Activity.
All lines in the material below that contain "white" should be located and copied.

(Data for this task)

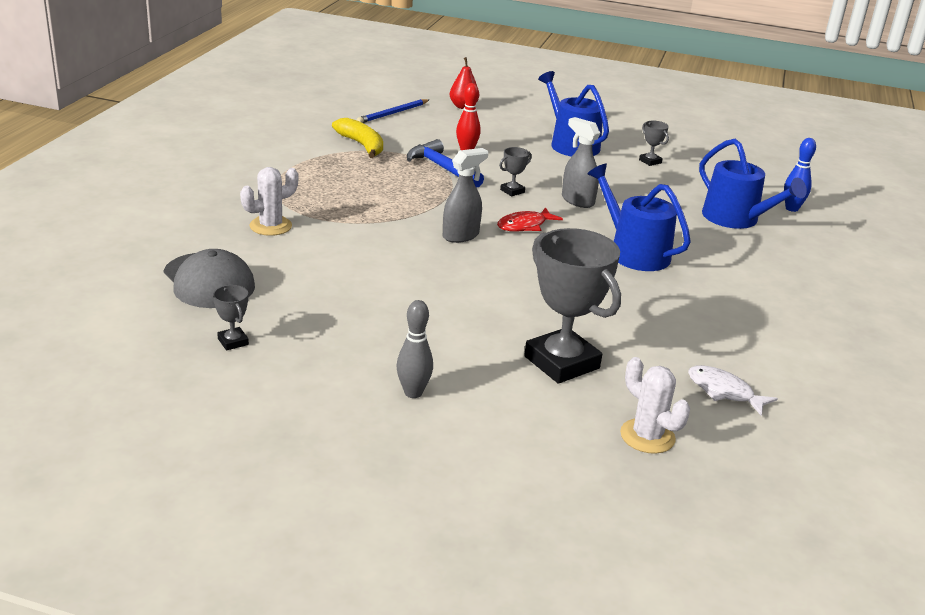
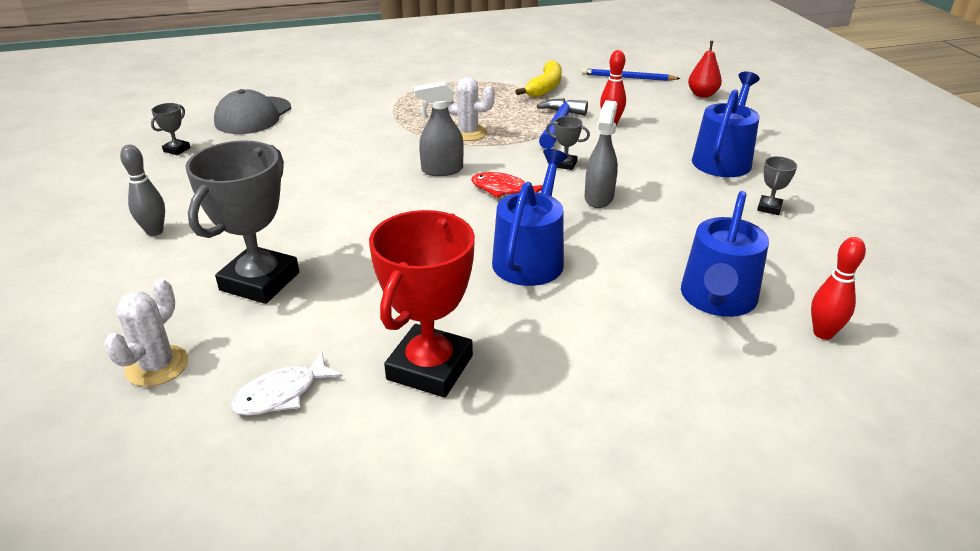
camera: 60 degrees right, 5 degrees up
(270, 226) = (358, 106): white cactus -> white cactus (468, 133)
(461, 235) = (441, 170): grey spray bottle -> grey spray bottle turned 150 degrees clockwise
(724, 392) = (282, 394): white fish -> white fish turned 135 degrees counterclockwise
(735, 330) = (430, 367): none -> red trophy
(791, 208) = (823, 333): blue bowling pin -> red bowling pin

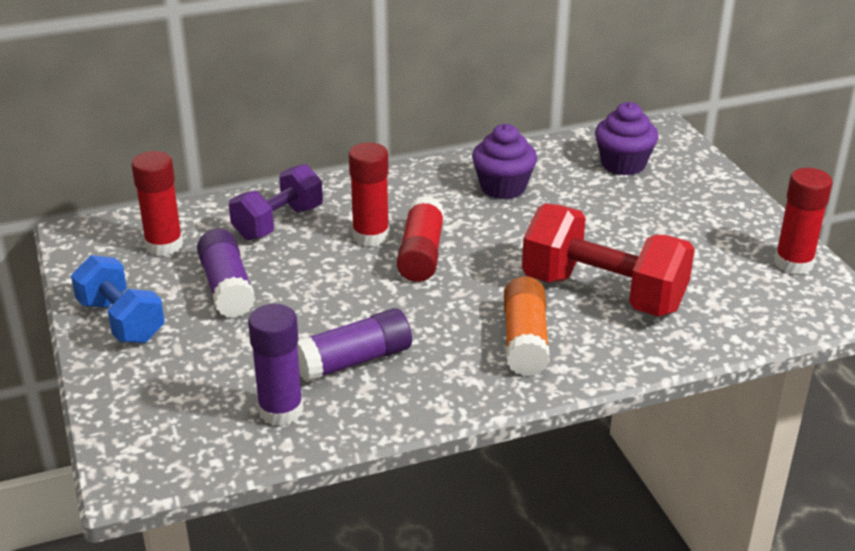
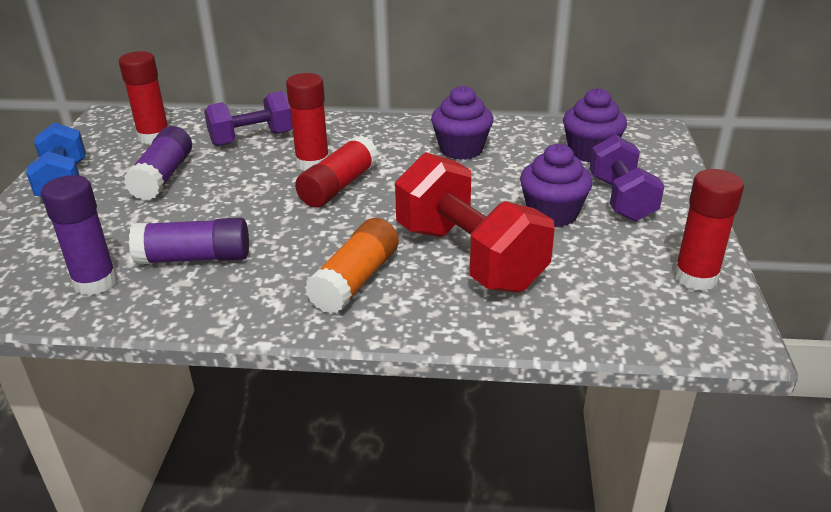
camera: 25 degrees right, 0 degrees up
(639, 234) = (552, 214): none -> purple cupcake
(684, 206) = (621, 199): none -> purple dumbbell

(End Data for this task)

Output of the exercise.
(270, 226) = (358, 106): white cactus -> white cactus (468, 133)
(724, 392) = (282, 394): white fish -> white fish turned 135 degrees counterclockwise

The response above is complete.